▸ **What the exercise asks**:
An exact copy of all the data is the expected answer.

_ _ _

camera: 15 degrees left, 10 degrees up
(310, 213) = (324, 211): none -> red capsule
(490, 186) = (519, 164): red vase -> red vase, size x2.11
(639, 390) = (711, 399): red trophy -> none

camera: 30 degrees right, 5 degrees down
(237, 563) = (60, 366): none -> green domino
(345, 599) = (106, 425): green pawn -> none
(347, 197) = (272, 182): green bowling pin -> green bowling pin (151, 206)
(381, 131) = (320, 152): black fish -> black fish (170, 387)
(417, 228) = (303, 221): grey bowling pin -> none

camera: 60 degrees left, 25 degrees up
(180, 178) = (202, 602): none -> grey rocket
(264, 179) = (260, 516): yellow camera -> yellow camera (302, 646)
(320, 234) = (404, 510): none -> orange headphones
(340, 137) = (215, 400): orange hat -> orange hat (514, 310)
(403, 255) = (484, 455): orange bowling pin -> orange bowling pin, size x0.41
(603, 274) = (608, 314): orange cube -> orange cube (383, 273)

_ _ _

▸ **Solution to this problem**:
camera: 15 degrees left, 10 degrees up
(310, 213) = (324, 211): none -> red capsule
(490, 186) = (519, 164): red vase -> red vase, size x2.11
(639, 390) = (711, 399): red trophy -> none

camera: 30 degrees right, 5 degrees down
(237, 563) = (60, 366): none -> green domino
(345, 599) = (106, 425): green pawn -> none
(347, 197) = (272, 182): green bowling pin -> green bowling pin (151, 206)
(381, 131) = (320, 152): black fish -> black fish (170, 387)
(417, 228) = (303, 221): grey bowling pin -> none

camera: 60 degrees left, 25 degrees up
(180, 178) = (202, 602): none -> grey rocket
(264, 179) = (260, 516): yellow camera -> yellow camera (302, 646)
(320, 234) = (404, 510): none -> orange headphones
(340, 137) = (215, 400): orange hat -> orange hat (514, 310)
(403, 255) = (484, 455): orange bowling pin -> orange bowling pin, size x0.41
(603, 274) = (608, 314): orange cube -> orange cube (383, 273)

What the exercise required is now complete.